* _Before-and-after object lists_
****************

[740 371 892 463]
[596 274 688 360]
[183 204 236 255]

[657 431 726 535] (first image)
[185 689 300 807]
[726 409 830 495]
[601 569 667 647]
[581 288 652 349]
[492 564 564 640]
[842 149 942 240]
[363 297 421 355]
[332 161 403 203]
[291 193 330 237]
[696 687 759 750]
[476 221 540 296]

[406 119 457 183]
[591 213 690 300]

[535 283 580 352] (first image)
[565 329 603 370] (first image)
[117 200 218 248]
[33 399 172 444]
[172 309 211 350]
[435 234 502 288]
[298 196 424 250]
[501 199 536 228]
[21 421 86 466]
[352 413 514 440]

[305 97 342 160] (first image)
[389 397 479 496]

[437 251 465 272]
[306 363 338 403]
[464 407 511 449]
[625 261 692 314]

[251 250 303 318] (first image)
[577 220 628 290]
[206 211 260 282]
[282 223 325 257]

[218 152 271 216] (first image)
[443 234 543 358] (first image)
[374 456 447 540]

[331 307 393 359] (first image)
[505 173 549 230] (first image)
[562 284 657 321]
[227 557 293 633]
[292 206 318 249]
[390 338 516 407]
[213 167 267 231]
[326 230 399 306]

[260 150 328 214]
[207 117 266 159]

****************

* _Your instructions_
Return all lines from the entries that contain the string "first".

* _Written answer_
[657 431 726 535] (first image)
[535 283 580 352] (first image)
[565 329 603 370] (first image)
[305 97 342 160] (first image)
[251 250 303 318] (first image)
[218 152 271 216] (first image)
[443 234 543 358] (first image)
[331 307 393 359] (first image)
[505 173 549 230] (first image)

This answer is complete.